[Recorded data]
+ + +
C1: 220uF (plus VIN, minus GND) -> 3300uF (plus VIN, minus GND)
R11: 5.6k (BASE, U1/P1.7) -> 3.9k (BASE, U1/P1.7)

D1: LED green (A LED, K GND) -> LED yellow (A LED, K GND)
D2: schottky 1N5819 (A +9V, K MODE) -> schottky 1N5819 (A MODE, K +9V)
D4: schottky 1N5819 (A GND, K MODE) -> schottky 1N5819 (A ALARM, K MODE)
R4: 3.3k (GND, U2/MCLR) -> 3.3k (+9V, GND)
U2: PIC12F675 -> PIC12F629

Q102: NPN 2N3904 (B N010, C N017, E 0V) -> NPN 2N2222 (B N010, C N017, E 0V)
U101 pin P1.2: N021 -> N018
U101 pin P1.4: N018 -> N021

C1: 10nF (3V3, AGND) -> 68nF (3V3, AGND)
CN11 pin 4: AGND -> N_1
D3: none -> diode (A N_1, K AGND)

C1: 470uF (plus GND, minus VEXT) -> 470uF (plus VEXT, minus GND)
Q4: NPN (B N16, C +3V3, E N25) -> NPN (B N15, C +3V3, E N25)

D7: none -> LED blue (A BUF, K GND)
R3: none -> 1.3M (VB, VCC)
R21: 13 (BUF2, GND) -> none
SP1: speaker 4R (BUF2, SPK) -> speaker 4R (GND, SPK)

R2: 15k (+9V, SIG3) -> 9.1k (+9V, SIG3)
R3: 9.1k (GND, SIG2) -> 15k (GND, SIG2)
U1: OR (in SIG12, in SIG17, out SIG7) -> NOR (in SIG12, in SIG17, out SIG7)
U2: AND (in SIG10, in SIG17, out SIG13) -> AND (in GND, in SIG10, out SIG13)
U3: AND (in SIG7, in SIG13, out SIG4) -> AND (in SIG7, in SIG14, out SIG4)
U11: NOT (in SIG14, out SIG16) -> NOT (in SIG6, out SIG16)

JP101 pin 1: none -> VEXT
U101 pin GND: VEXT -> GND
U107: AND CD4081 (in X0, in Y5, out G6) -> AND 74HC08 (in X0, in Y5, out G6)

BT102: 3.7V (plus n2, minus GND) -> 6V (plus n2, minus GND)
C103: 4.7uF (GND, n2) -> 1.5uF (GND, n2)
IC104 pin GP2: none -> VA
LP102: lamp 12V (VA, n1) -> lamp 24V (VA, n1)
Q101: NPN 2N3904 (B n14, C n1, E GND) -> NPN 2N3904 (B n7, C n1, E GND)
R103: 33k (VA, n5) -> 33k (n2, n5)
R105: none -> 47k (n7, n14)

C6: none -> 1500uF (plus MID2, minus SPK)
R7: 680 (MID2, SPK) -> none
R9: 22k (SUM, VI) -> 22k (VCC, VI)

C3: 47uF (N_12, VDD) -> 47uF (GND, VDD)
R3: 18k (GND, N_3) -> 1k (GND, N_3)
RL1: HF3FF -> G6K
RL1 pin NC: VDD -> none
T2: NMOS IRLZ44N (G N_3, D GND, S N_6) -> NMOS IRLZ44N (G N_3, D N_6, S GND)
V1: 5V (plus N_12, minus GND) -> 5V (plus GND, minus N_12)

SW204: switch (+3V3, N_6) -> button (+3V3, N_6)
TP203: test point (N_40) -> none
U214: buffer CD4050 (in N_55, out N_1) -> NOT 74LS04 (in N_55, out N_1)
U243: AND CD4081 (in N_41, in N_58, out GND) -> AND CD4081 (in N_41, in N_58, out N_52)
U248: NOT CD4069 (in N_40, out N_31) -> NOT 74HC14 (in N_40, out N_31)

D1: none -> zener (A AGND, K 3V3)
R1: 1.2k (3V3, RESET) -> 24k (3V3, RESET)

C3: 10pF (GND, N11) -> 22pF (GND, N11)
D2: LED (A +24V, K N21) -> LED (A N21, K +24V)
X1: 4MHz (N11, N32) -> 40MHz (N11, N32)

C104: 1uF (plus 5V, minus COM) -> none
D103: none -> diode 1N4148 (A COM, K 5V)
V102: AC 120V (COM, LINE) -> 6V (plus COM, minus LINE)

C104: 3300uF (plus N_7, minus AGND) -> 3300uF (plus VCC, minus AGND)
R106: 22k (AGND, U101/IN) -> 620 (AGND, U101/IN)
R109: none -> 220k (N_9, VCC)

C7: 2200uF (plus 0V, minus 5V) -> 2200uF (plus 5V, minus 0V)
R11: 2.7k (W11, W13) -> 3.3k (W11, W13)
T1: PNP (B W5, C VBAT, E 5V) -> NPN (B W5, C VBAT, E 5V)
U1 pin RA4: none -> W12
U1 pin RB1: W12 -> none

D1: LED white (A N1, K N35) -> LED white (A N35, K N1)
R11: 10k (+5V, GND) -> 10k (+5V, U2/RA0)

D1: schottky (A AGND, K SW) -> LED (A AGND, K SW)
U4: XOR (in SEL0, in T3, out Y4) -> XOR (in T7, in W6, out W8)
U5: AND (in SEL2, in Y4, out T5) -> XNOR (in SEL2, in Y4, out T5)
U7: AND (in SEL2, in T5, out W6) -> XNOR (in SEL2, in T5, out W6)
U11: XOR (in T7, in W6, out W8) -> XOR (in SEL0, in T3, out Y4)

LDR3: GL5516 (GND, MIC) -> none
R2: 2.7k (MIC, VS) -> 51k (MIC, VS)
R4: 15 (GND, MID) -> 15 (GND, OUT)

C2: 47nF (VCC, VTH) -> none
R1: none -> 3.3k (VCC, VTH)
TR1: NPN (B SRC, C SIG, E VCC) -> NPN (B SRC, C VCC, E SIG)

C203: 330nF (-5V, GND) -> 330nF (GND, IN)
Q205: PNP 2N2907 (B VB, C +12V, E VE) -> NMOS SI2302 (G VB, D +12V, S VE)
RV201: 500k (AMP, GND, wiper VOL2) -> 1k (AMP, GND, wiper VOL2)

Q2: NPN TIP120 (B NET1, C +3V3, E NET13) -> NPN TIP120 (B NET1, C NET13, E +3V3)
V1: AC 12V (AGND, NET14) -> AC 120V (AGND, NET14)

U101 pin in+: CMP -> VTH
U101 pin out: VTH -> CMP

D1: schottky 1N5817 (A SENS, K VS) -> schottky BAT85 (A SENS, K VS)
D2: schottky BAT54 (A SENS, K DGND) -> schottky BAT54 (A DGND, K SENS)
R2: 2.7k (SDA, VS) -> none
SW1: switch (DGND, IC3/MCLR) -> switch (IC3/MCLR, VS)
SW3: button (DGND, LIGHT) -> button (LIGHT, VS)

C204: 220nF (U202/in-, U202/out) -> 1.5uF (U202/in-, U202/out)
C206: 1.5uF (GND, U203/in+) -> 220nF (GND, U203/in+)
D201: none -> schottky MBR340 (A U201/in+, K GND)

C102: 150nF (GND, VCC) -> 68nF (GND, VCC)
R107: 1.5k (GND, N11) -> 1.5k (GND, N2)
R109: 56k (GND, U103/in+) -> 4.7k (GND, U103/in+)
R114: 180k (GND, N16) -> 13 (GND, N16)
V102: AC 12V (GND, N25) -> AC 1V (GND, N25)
+ + +
WORK TO COMPLETE:
For each line in the data above that contains the string "DGND", extract the line.

ANSWER TO THE PROBLEM:
D2: schottky BAT54 (A SENS, K DGND) -> schottky BAT54 (A DGND, K SENS)
SW1: switch (DGND, IC3/MCLR) -> switch (IC3/MCLR, VS)
SW3: button (DGND, LIGHT) -> button (LIGHT, VS)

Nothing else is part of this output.